### Work required
Output the material exactly, with every line intact.

### Data
+---+
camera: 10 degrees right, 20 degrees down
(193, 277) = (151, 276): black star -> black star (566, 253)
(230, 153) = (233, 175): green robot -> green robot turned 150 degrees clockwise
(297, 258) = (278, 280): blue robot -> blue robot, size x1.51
+---+
### Exercise response
camera: 10 degrees right, 20 degrees down
(193, 277) = (151, 276): black star -> black star (566, 253)
(230, 153) = (233, 175): green robot -> green robot turned 150 degrees clockwise
(297, 258) = (278, 280): blue robot -> blue robot, size x1.51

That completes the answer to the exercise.